▶ **Условие задания**
Извлеките из данных ниже все строки, где встречается слово «treble». Регистр букв учитывается.

▶ **Собранные данные**
========

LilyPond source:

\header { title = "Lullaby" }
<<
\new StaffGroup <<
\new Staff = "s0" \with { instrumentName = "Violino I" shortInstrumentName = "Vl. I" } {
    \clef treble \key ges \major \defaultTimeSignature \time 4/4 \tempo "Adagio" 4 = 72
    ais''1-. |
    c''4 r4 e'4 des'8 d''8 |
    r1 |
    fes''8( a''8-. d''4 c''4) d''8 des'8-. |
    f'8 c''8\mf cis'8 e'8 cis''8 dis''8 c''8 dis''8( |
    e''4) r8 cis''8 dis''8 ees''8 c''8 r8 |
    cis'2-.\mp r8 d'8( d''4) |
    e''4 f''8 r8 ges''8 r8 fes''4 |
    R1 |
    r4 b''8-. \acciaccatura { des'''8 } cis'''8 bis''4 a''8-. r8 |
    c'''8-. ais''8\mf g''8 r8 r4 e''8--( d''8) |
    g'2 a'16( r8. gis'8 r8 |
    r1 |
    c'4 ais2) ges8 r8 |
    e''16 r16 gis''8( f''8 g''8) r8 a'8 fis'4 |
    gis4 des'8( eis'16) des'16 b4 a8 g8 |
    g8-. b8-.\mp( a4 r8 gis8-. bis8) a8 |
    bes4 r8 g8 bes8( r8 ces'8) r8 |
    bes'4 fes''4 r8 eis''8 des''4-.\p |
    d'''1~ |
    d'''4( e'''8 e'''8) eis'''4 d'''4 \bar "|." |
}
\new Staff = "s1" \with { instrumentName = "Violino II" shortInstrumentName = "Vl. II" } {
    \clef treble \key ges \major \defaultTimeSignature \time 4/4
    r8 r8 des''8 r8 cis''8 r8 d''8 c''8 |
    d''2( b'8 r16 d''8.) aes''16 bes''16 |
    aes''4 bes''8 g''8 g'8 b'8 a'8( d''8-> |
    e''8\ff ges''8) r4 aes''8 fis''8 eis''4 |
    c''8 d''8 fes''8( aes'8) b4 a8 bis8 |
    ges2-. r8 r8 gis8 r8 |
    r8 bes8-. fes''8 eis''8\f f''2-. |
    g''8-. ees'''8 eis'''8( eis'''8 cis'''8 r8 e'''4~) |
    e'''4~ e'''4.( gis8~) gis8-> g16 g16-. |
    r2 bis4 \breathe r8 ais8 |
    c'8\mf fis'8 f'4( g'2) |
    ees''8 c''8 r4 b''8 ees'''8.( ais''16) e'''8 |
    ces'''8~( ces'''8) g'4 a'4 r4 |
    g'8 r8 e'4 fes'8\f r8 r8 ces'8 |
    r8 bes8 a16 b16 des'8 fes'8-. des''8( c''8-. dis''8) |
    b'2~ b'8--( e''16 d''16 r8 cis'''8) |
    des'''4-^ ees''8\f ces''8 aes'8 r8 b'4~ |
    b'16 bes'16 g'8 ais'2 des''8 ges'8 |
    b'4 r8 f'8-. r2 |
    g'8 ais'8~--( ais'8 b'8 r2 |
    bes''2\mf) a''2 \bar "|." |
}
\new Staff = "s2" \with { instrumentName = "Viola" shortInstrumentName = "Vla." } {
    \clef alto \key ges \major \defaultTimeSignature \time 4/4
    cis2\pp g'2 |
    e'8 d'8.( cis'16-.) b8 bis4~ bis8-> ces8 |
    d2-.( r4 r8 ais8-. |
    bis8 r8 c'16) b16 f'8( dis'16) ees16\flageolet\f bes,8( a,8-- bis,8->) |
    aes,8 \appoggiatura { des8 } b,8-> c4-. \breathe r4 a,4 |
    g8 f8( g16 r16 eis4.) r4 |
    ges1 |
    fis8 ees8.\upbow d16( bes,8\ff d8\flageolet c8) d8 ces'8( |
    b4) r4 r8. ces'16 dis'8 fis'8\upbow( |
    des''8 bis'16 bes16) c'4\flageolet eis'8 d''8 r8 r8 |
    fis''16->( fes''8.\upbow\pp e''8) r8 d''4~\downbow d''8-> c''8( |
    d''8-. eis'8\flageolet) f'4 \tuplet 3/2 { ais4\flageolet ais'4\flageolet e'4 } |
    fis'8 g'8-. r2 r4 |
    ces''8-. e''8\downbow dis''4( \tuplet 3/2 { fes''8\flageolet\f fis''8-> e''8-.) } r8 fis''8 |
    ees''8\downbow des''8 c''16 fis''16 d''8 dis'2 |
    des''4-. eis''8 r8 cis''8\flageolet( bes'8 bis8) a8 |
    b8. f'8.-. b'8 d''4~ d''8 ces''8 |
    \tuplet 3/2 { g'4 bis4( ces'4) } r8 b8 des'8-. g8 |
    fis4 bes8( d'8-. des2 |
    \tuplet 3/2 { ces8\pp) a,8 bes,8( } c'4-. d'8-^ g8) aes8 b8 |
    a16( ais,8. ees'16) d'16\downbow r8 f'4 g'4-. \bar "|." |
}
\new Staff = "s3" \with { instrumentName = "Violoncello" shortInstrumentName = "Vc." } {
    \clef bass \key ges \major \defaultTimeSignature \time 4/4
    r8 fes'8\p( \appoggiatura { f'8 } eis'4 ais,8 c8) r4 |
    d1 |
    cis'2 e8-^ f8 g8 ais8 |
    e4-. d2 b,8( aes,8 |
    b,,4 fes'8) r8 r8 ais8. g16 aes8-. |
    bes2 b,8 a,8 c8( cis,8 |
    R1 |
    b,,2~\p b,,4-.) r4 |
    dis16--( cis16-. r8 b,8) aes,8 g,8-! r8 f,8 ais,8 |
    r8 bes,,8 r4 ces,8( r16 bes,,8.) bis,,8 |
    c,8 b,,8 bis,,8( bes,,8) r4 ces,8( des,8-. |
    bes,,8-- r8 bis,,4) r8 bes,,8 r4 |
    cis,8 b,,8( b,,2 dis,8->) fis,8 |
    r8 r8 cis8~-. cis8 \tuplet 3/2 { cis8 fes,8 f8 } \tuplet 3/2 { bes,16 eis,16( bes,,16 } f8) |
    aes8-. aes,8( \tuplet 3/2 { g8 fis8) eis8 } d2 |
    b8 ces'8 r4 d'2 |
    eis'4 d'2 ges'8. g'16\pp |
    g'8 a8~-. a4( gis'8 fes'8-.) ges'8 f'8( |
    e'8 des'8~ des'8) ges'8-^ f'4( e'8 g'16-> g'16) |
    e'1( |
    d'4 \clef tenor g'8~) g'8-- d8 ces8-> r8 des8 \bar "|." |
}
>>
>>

========

▶ **Ответ к заданию**
    \clef treble \key ges \major \defaultTimeSignature \time 4/4 \tempo "Adagio" 4 = 72
    \clef treble \key ges \major \defaultTimeSignature \time 4/4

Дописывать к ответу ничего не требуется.